Going down the listing below, print exactly each line from the one with "(500, 77) = (127, 244): yellow" up to and including the one with "(582, 181) = (445, 141): grey", and skip the rest.
_ _ _
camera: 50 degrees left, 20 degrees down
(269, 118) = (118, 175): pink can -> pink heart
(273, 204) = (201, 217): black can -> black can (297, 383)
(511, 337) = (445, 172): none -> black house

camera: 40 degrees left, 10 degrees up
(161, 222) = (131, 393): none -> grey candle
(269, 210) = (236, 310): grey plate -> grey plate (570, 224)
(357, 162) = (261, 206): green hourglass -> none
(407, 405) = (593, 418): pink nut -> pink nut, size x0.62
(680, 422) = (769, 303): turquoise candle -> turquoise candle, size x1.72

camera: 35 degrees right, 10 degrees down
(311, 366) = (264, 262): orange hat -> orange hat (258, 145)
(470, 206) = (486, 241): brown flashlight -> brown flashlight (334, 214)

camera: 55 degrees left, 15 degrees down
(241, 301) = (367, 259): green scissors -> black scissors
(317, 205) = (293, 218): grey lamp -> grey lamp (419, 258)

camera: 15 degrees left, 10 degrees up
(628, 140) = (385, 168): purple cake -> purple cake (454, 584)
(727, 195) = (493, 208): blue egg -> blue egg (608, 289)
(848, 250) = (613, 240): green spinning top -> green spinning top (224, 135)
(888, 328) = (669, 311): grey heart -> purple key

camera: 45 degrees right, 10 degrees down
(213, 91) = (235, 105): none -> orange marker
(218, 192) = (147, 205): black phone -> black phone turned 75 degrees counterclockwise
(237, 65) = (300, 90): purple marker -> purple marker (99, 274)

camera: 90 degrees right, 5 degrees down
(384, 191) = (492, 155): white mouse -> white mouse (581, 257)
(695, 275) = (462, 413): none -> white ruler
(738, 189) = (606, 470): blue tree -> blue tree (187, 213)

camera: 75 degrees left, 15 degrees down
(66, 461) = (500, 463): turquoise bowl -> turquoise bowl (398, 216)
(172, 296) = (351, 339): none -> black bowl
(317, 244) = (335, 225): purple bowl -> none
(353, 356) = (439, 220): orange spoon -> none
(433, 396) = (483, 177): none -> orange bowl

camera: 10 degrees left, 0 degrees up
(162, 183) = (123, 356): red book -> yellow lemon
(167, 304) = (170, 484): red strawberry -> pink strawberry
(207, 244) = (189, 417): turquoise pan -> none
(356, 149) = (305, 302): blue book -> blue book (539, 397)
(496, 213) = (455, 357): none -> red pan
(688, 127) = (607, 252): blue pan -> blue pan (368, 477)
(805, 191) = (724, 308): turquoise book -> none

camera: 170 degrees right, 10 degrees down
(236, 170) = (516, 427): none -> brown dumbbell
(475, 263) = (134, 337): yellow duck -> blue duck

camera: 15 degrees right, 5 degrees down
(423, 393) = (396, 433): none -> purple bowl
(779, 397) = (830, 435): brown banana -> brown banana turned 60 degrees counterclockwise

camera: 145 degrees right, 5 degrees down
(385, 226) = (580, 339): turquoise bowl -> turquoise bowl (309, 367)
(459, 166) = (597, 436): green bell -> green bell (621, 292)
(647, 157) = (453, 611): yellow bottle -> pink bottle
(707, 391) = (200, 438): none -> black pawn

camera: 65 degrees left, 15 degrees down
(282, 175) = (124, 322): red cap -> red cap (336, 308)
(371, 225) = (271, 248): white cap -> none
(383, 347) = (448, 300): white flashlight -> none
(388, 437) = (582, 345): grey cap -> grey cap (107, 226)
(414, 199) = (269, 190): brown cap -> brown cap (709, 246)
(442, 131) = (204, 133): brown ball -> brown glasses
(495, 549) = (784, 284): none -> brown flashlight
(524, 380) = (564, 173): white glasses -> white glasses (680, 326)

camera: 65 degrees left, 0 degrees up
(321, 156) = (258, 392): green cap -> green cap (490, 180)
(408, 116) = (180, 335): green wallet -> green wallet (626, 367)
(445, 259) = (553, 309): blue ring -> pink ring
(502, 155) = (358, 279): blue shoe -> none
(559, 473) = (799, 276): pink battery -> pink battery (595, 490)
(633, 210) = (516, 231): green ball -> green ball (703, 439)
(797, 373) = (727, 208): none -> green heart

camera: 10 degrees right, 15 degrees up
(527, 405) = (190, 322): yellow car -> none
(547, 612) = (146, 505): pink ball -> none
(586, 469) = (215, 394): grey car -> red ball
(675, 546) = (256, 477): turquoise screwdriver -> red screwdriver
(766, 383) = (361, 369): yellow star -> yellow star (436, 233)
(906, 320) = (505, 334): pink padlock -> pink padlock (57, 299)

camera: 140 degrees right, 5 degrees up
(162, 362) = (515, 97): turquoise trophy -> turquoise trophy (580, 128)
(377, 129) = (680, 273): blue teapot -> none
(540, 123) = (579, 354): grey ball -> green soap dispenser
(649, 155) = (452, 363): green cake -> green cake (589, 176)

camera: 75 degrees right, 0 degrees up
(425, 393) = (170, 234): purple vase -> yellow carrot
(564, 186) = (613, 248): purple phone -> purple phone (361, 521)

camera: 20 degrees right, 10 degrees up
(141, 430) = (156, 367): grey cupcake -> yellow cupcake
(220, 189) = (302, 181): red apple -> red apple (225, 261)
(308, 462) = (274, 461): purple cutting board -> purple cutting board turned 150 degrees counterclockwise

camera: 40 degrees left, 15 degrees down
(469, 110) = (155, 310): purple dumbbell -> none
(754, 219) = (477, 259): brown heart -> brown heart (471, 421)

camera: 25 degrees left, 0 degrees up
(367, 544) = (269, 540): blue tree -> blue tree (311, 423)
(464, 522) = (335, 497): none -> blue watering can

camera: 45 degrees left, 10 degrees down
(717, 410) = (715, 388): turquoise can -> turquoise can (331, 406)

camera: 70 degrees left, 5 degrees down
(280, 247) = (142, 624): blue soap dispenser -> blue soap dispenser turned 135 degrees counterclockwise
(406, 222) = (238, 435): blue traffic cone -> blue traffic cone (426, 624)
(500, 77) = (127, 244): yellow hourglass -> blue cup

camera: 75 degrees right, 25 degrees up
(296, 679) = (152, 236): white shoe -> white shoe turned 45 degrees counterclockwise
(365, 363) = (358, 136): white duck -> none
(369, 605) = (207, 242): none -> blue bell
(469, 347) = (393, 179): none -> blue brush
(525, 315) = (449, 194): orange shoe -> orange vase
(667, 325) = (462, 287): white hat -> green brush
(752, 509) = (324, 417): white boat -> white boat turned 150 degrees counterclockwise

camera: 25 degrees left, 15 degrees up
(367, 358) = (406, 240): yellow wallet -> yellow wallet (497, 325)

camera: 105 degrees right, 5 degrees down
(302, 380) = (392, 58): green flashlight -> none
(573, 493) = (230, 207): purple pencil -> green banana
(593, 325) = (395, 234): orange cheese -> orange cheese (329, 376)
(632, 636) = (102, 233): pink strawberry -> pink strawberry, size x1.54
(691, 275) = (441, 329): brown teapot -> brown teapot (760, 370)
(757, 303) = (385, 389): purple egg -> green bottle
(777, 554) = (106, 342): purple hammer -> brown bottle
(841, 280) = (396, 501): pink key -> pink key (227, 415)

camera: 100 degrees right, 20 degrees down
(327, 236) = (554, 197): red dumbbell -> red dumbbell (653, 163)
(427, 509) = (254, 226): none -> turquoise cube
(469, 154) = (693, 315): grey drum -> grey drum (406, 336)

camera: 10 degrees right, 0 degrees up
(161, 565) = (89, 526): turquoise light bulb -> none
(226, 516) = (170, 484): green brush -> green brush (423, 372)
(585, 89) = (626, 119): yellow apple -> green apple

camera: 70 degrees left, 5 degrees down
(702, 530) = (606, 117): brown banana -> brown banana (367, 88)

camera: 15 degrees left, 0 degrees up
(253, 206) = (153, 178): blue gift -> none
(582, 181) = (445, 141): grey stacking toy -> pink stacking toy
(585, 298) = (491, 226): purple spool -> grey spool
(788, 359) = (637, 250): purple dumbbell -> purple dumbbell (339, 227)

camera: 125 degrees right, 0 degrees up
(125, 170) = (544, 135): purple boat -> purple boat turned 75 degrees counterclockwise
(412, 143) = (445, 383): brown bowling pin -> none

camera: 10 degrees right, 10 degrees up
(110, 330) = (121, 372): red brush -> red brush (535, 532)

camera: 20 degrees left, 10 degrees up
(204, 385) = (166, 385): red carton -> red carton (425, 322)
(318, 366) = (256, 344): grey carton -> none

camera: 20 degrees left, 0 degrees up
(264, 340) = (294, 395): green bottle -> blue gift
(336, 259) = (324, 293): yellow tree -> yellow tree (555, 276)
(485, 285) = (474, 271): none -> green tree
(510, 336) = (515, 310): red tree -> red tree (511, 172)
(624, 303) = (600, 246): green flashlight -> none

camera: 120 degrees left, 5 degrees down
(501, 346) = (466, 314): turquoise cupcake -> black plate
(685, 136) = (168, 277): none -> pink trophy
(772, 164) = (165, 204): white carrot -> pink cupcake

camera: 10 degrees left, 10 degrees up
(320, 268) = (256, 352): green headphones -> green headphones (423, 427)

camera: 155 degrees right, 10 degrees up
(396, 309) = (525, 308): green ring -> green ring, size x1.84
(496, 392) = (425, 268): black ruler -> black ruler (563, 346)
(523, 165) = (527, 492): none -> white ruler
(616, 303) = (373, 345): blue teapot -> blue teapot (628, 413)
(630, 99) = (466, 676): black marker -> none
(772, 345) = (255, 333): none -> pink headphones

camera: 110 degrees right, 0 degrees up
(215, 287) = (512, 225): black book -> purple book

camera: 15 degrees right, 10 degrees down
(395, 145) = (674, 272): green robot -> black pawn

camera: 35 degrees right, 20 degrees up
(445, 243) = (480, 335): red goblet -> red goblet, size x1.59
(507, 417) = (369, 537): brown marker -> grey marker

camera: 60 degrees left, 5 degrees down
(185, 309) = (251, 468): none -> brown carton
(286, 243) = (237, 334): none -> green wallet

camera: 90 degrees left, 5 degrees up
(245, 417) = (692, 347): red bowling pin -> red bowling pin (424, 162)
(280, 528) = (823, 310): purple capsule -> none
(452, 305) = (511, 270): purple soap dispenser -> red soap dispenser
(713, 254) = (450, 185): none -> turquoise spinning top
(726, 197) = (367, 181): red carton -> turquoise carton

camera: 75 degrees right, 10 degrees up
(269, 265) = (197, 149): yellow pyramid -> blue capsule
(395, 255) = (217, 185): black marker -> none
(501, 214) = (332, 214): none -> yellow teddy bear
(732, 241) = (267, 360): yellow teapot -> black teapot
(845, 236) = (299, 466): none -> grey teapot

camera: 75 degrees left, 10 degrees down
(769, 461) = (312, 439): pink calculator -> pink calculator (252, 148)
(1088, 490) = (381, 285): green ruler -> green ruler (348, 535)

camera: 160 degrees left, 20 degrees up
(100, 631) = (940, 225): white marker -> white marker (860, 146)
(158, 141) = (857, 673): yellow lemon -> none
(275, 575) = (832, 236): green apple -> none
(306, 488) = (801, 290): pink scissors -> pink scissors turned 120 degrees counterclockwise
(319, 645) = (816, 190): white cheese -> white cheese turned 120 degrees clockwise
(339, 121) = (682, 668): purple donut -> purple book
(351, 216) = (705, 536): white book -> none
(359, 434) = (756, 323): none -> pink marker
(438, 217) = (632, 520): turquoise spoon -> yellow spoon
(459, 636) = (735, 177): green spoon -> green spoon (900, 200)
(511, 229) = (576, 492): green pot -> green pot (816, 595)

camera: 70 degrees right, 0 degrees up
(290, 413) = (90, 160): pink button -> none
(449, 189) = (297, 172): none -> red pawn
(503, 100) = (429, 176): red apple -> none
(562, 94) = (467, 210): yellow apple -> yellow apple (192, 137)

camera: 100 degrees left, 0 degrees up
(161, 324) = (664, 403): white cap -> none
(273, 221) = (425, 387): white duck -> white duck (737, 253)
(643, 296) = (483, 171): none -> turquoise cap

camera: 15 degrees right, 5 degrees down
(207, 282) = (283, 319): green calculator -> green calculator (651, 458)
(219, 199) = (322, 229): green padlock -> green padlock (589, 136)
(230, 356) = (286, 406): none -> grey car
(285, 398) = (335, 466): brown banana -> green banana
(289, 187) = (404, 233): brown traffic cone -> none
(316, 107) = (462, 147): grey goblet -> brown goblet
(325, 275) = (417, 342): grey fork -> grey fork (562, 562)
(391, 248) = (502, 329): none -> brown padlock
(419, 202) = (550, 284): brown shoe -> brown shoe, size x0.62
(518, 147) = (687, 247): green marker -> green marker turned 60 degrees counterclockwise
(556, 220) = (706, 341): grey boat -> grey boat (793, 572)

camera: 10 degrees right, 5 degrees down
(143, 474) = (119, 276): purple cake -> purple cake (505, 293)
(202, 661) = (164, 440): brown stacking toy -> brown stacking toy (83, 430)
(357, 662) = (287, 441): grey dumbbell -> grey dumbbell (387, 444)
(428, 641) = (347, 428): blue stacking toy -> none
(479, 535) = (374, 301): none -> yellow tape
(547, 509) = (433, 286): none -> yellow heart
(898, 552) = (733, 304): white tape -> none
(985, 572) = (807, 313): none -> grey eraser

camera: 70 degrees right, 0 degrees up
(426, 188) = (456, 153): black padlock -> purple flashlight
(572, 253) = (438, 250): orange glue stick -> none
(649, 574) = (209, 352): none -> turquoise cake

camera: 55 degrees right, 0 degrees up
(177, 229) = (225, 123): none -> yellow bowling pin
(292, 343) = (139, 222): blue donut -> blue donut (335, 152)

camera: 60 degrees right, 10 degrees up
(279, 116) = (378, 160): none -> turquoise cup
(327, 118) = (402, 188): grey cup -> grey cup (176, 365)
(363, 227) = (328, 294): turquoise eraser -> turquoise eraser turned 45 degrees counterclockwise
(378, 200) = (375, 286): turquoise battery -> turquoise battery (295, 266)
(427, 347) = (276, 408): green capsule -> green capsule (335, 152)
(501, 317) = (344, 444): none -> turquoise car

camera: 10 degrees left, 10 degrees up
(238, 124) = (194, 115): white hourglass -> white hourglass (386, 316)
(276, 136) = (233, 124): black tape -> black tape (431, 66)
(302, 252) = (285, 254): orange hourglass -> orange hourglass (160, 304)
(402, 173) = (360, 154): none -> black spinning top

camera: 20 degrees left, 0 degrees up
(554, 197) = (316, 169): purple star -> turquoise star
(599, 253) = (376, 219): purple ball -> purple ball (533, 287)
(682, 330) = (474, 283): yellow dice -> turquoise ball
_ _ _
REPLY:
(500, 77) = (127, 244): yellow hourglass -> blue cup

camera: 75 degrees right, 25 degrees up
(296, 679) = (152, 236): white shoe -> white shoe turned 45 degrees counterclockwise
(365, 363) = (358, 136): white duck -> none
(369, 605) = (207, 242): none -> blue bell
(469, 347) = (393, 179): none -> blue brush
(525, 315) = (449, 194): orange shoe -> orange vase
(667, 325) = (462, 287): white hat -> green brush
(752, 509) = (324, 417): white boat -> white boat turned 150 degrees counterclockwise

camera: 25 degrees left, 15 degrees up
(367, 358) = (406, 240): yellow wallet -> yellow wallet (497, 325)

camera: 105 degrees right, 5 degrees down
(302, 380) = (392, 58): green flashlight -> none
(573, 493) = (230, 207): purple pencil -> green banana
(593, 325) = (395, 234): orange cheese -> orange cheese (329, 376)
(632, 636) = (102, 233): pink strawberry -> pink strawberry, size x1.54
(691, 275) = (441, 329): brown teapot -> brown teapot (760, 370)
(757, 303) = (385, 389): purple egg -> green bottle
(777, 554) = (106, 342): purple hammer -> brown bottle
(841, 280) = (396, 501): pink key -> pink key (227, 415)

camera: 100 degrees right, 20 degrees down
(327, 236) = (554, 197): red dumbbell -> red dumbbell (653, 163)
(427, 509) = (254, 226): none -> turquoise cube
(469, 154) = (693, 315): grey drum -> grey drum (406, 336)

camera: 10 degrees right, 0 degrees up
(161, 565) = (89, 526): turquoise light bulb -> none
(226, 516) = (170, 484): green brush -> green brush (423, 372)
(585, 89) = (626, 119): yellow apple -> green apple

camera: 70 degrees left, 5 degrees down
(702, 530) = (606, 117): brown banana -> brown banana (367, 88)

camera: 15 degrees left, 0 degrees up
(253, 206) = (153, 178): blue gift -> none
(582, 181) = (445, 141): grey stacking toy -> pink stacking toy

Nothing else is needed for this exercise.